Assignment:
Drop all pictures and repeat exactly the lines from the line holding "R3: 1k (U1/RB0, VA) -> 1k (N16, U1/RA2)" through the end of the records.
++++++++++++++++++++
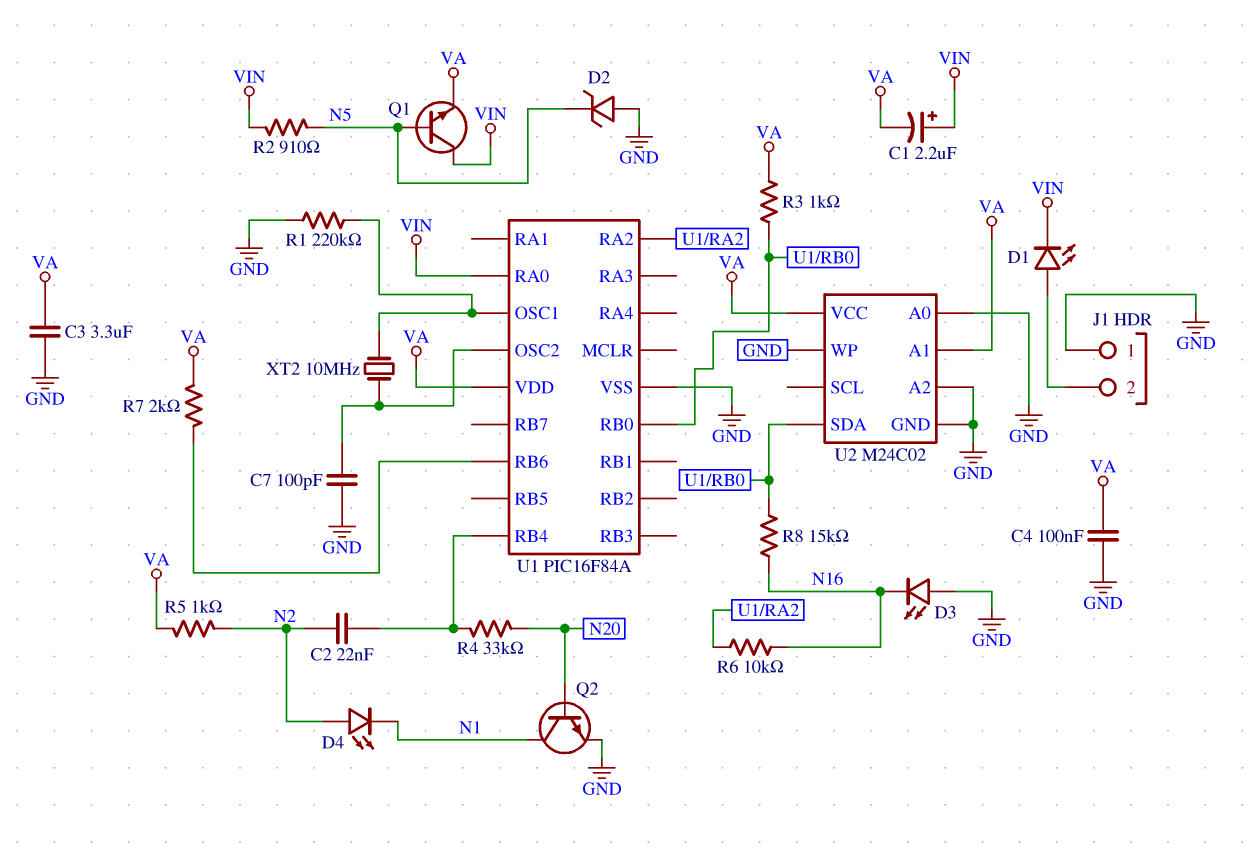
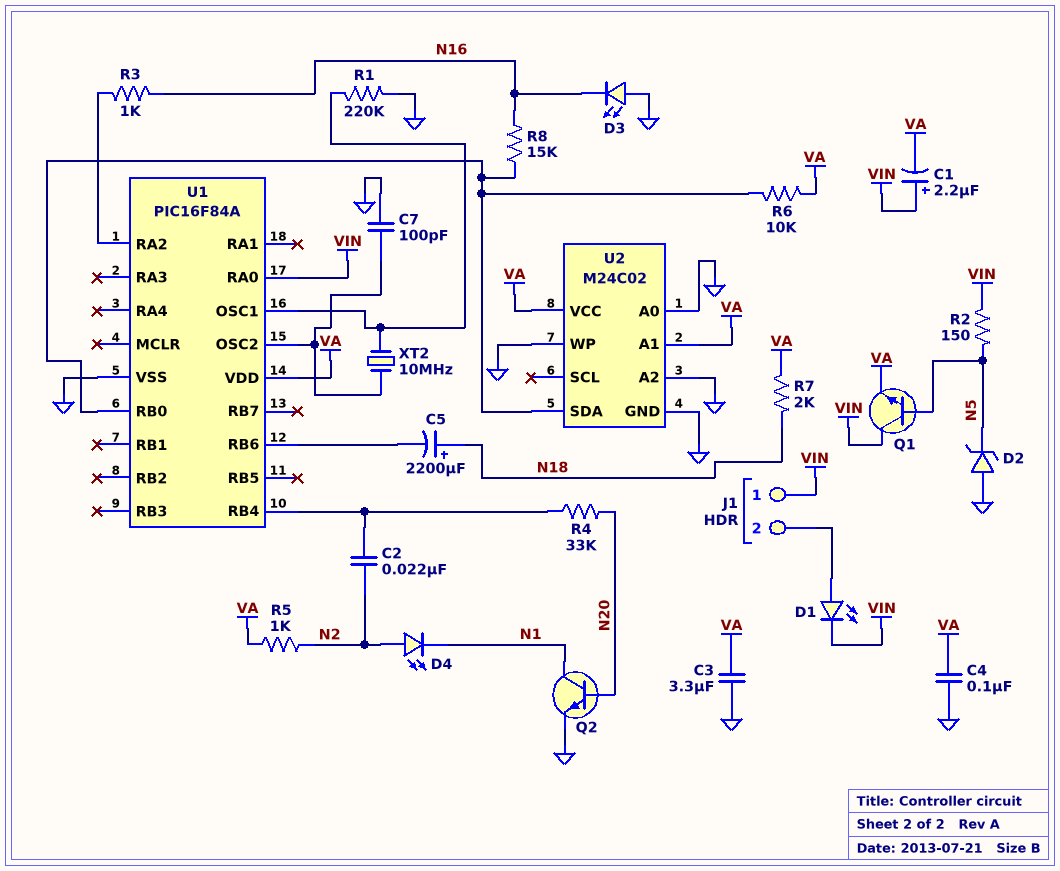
C5: none -> 2200uF (plus N18, minus U1/RB6)
J1 pin 1: GND -> VIN
R2: 910 (N5, VIN) -> 150 (N5, VIN)
R3: 1k (U1/RB0, VA) -> 1k (N16, U1/RA2)
R6: 10k (N16, U1/RA2) -> 10k (U1/RB0, VA)
R7: 2k (U1/RB6, VA) -> 2k (N18, VA)

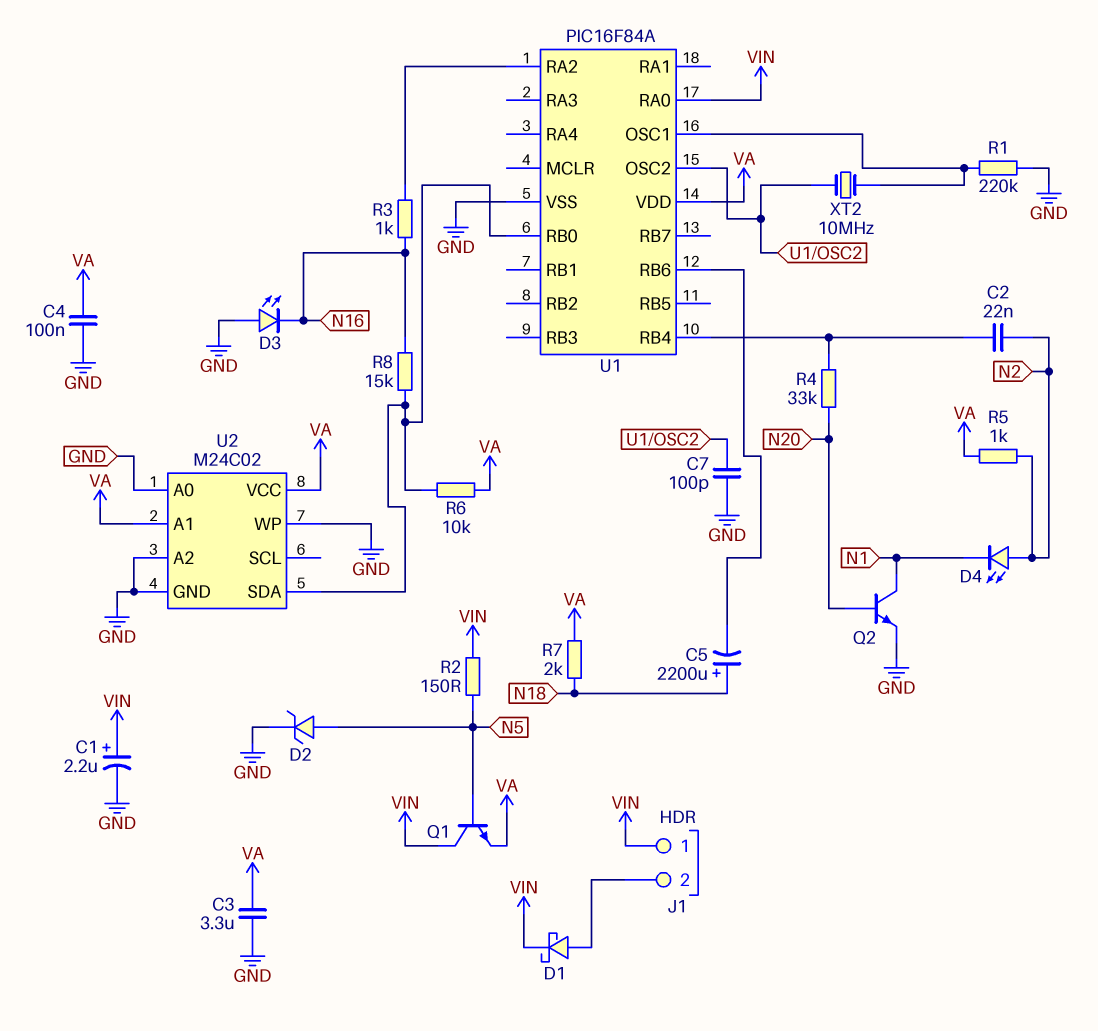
C1: 2.2uF (plus VIN, minus VA) -> 2.2uF (plus VIN, minus GND)
D1: LED (A J1/2, K VIN) -> schottky (A J1/2, K VIN)
D2: zener (A GND, K N5) -> zener (A N5, K GND)

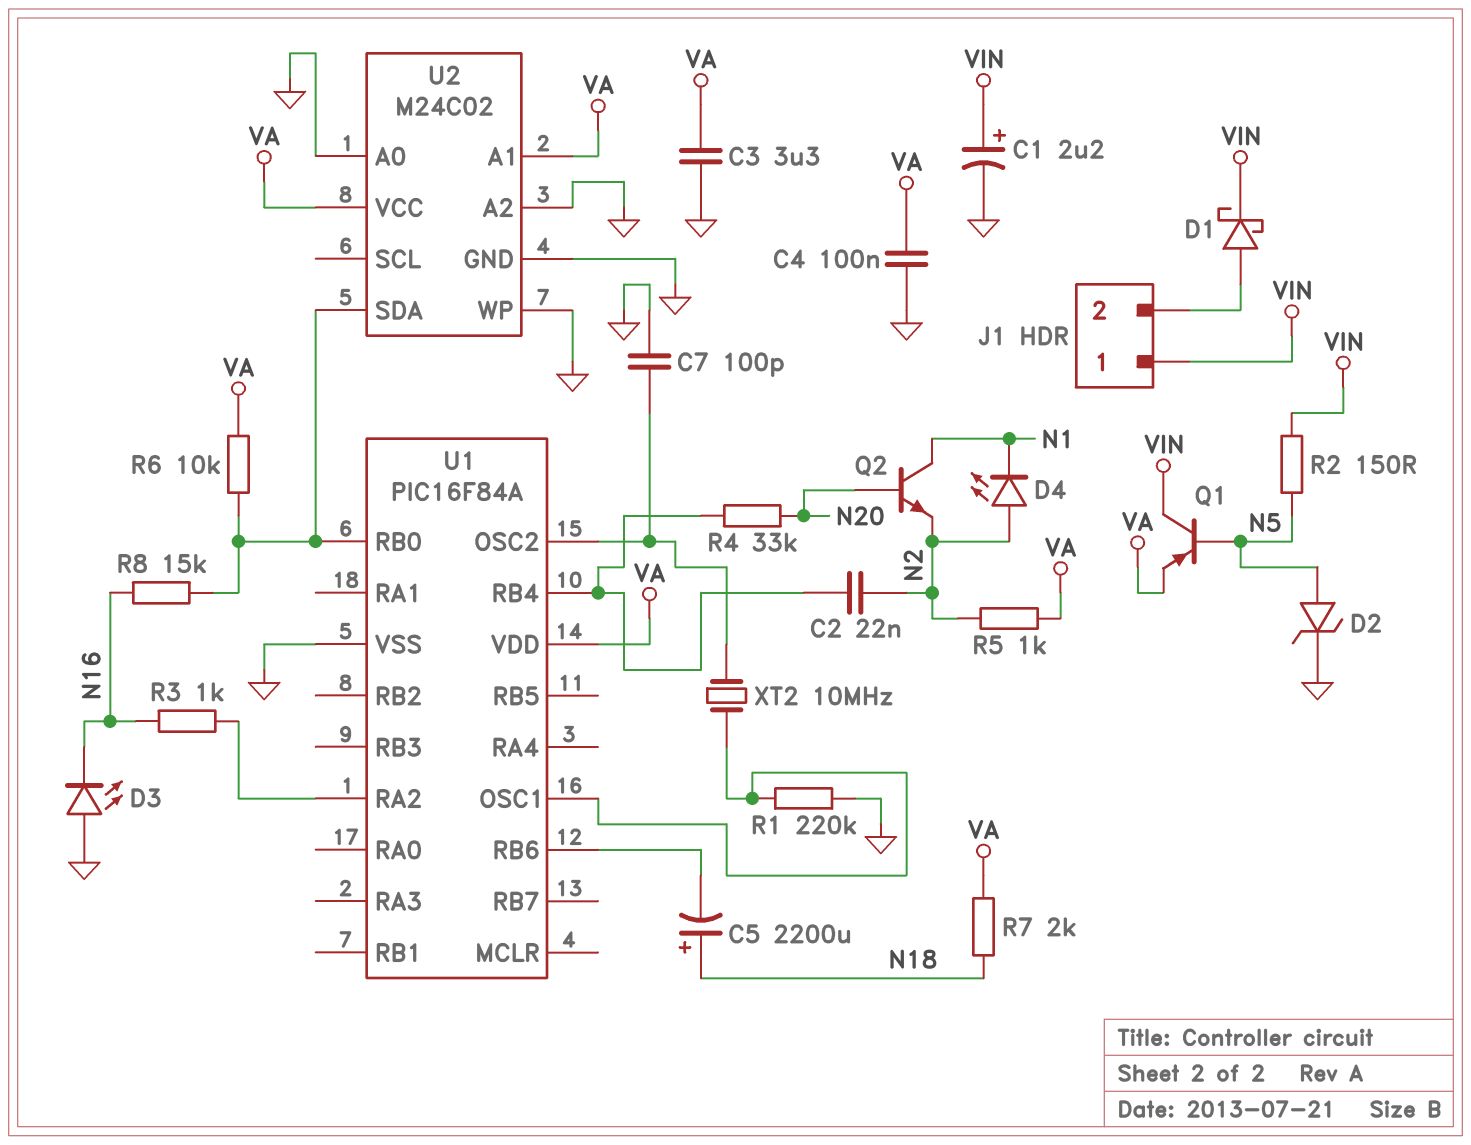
Q1: NPN (B N5, C VIN, E VA) -> PNP (B N5, C VIN, E VA)
Q2: NPN (B N20, C N1, E GND) -> NPN (B N20, C N1, E N2)
U1 pin RA0: VIN -> none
++++++++++++++++++++
Output of the exercise:
R3: 1k (U1/RB0, VA) -> 1k (N16, U1/RA2)
R6: 10k (N16, U1/RA2) -> 10k (U1/RB0, VA)
R7: 2k (U1/RB6, VA) -> 2k (N18, VA)

C1: 2.2uF (plus VIN, minus VA) -> 2.2uF (plus VIN, minus GND)
D1: LED (A J1/2, K VIN) -> schottky (A J1/2, K VIN)
D2: zener (A GND, K N5) -> zener (A N5, K GND)

Q1: NPN (B N5, C VIN, E VA) -> PNP (B N5, C VIN, E VA)
Q2: NPN (B N20, C N1, E GND) -> NPN (B N20, C N1, E N2)
U1 pin RA0: VIN -> none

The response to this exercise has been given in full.